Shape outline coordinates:

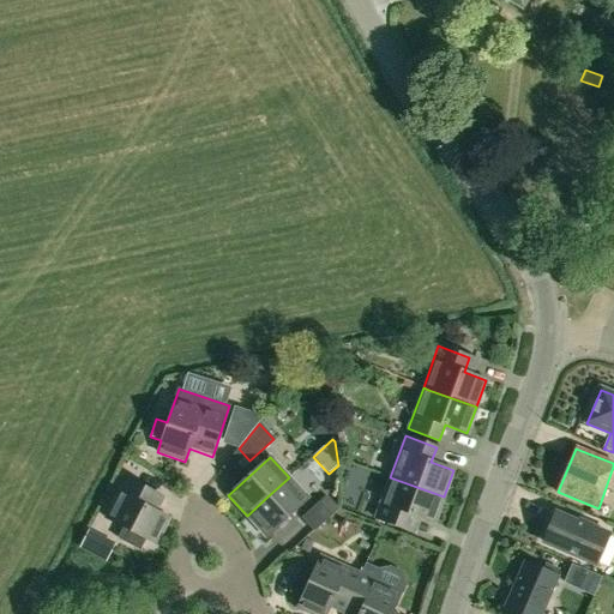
[(308,498),(289,477),(268,497),(247,516),(266,536),(308,498)]
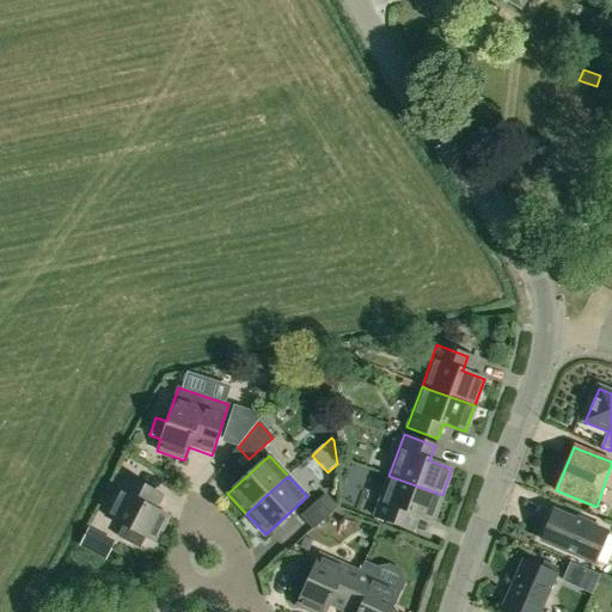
[(433,521),(442,495),(389,476),(374,516),(405,528),(410,513),(433,521)]
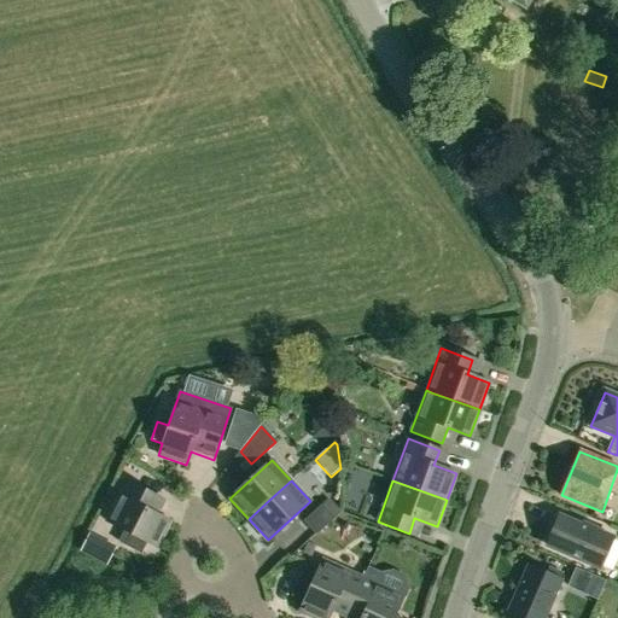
[(140,553),(146,542),(157,548),(170,522),(158,516),(165,501),(156,496),(127,482),(106,522),(129,534),(123,544),(140,553)]
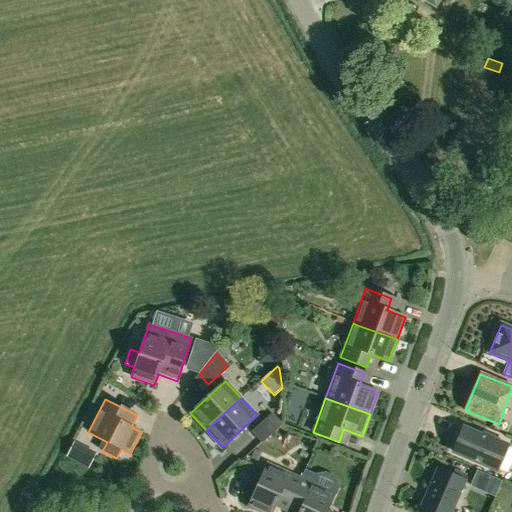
[(281,424),(272,414),(252,432),(261,442),(281,424)]
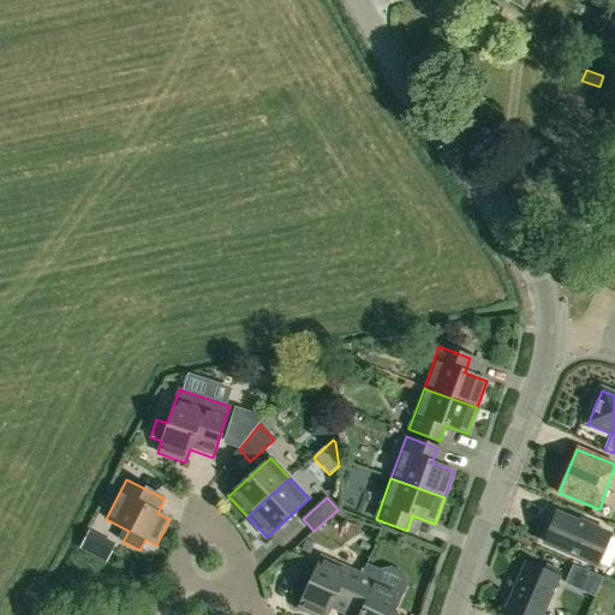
[(599,566),(611,536),(595,530),(557,514),(545,543),(599,566)]
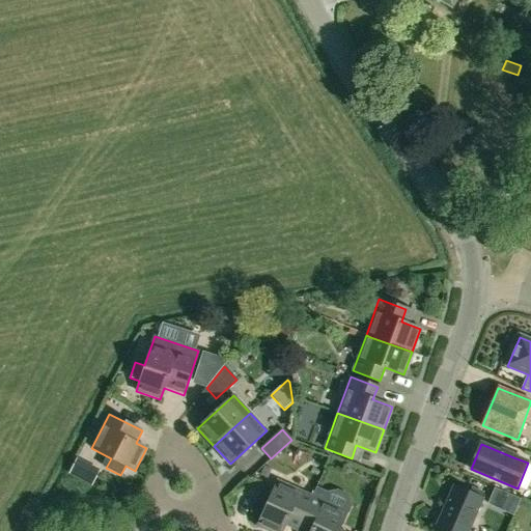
[(78,476),(86,460),(75,454),(67,470),(78,476)]
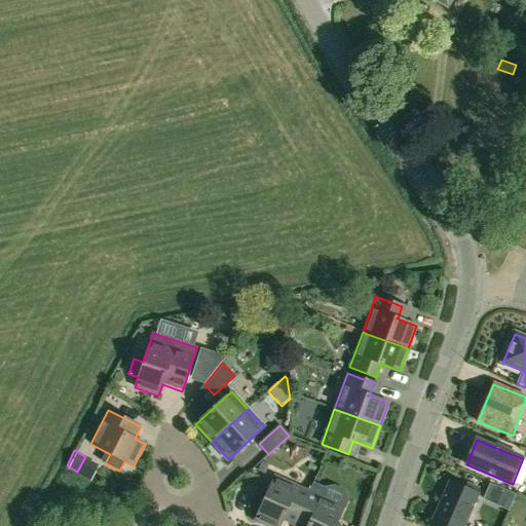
[(278,525),(286,513),(297,518),(309,492),(274,477),(265,496),(256,492),(249,508),(259,512),(254,521),(265,525),(278,525)]
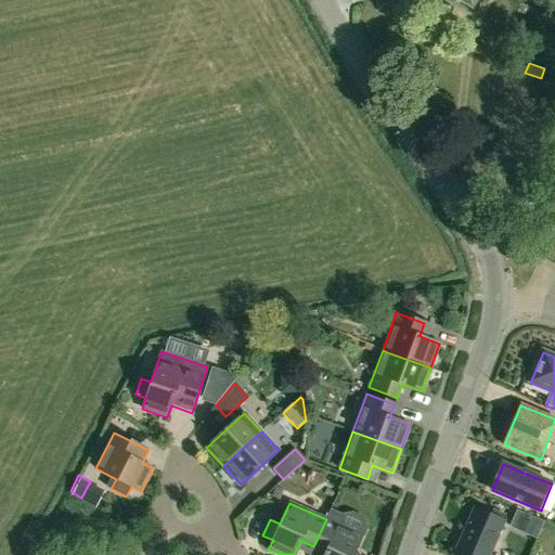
[(455,554),(490,554),(505,521),(502,519),(489,514),(476,508),(455,554)]
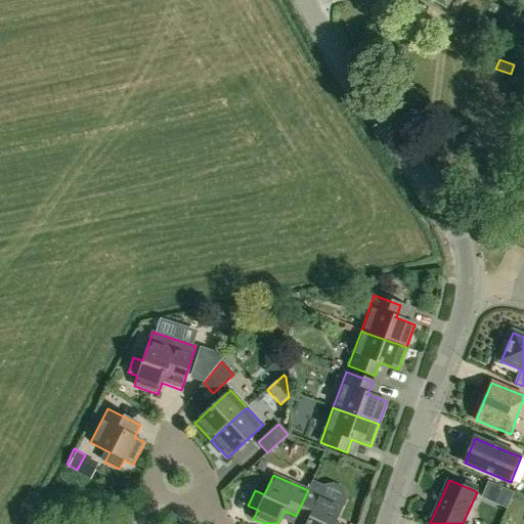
[(514,492),(489,481),(482,496),(507,508),(514,492)]
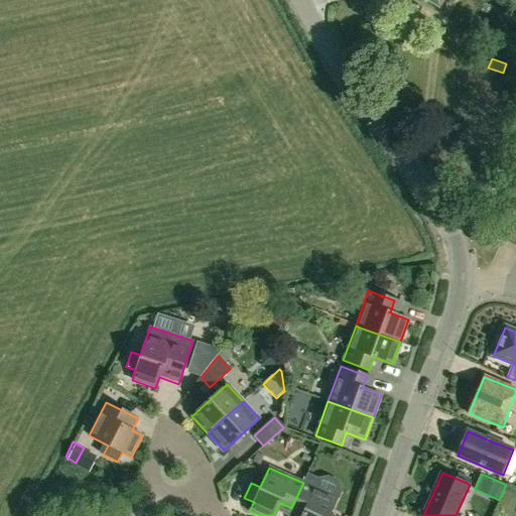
[(303,483),(291,508),(302,513),(301,515),(328,515),(337,498),(303,483)]
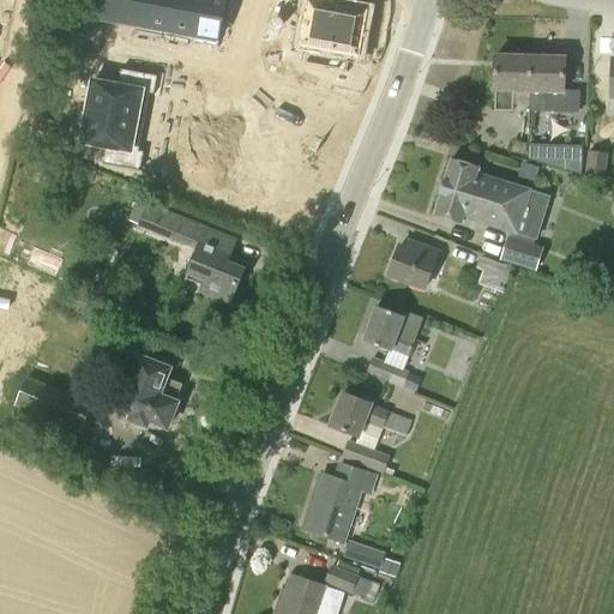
[(100,0),(96,20),(121,24),(125,0),(100,0)]
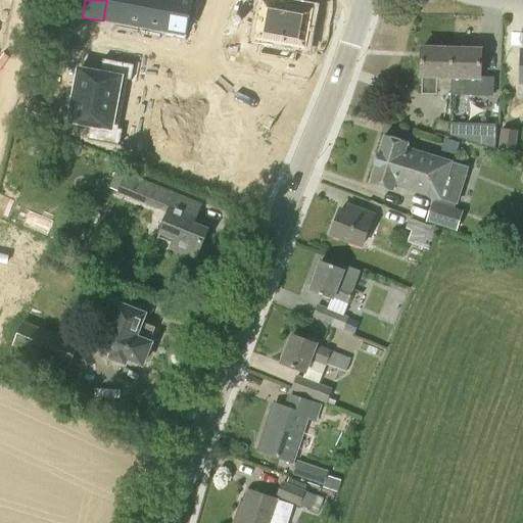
[(106,0),(103,20),(124,25),(128,0),(106,0)]
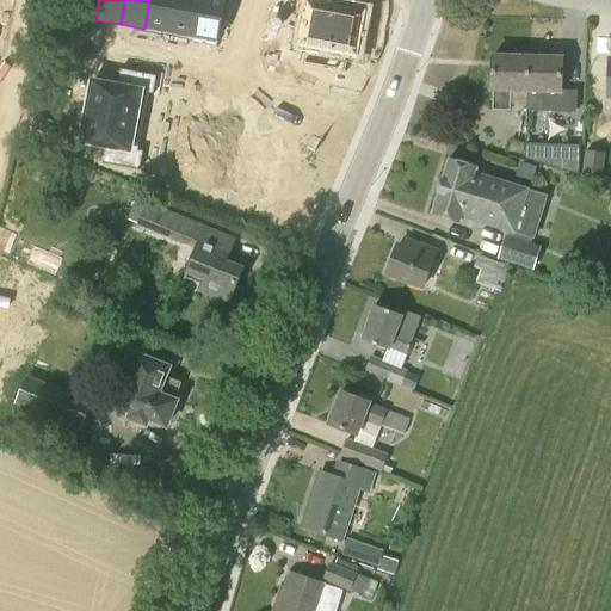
[(149,0),(144,29),(168,34),(173,0),(149,0)]
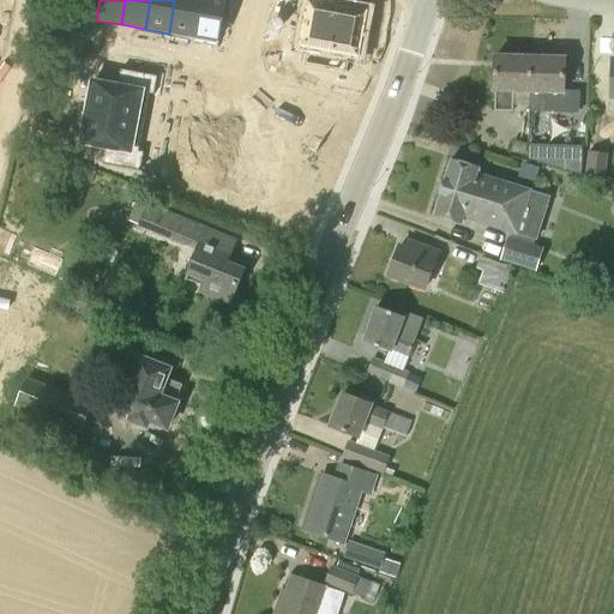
[(174,0),(169,34),(193,37),(199,0),(174,0)]
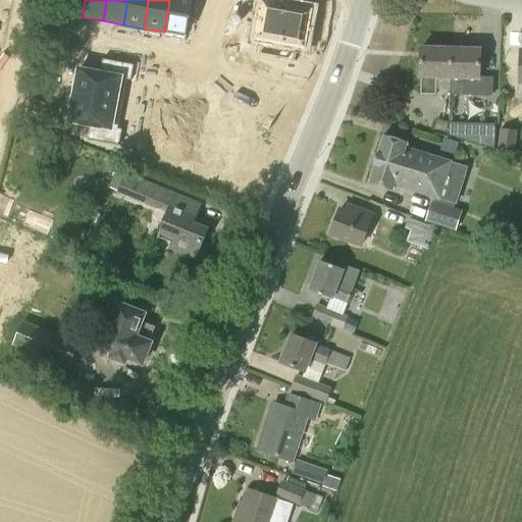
[(169,0),(164,32),(186,36),(191,0),(169,0)]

TASK ITEM:
Please repeat the entries exactly. Do not include the pictures.

EXERCISE RESULT:
[(308,498),(289,477),(268,497),(247,516),(266,536),(308,498)]
[(433,521),(442,495),(389,476),(374,516),(405,528),(410,513),(433,521)]
[(140,553),(146,542),(157,548),(170,522),(158,516),(165,501),(156,496),(127,482),(106,522),(129,534),(123,544),(140,553)]
[(281,424),(272,414),(252,432),(261,442),(281,424)]
[(599,566),(611,536),(595,530),(557,514),(545,543),(599,566)]
[(78,476),(86,460),(75,454),(67,470),(78,476)]
[(278,525),(286,513),(297,518),(309,492),(274,477),(265,496),(256,492),(249,508),(259,512),(254,521),(265,525),(278,525)]
[(455,554),(490,554),(505,521),(502,519),(489,514),(476,508),(455,554)]
[(514,492),(489,481),(482,496),(507,508),(514,492)]
[(303,483),(291,508),(302,513),(301,515),(328,515),(337,498),(303,483)]
[(100,0),(96,20),(121,24),(125,0),(100,0)]
[(106,0),(103,20),(124,25),(128,0),(106,0)]
[(149,0),(144,29),(168,34),(173,0),(149,0)]
[(174,0),(169,34),(193,37),(199,0),(174,0)]
[(169,0),(164,32),(186,36),(191,0),(169,0)]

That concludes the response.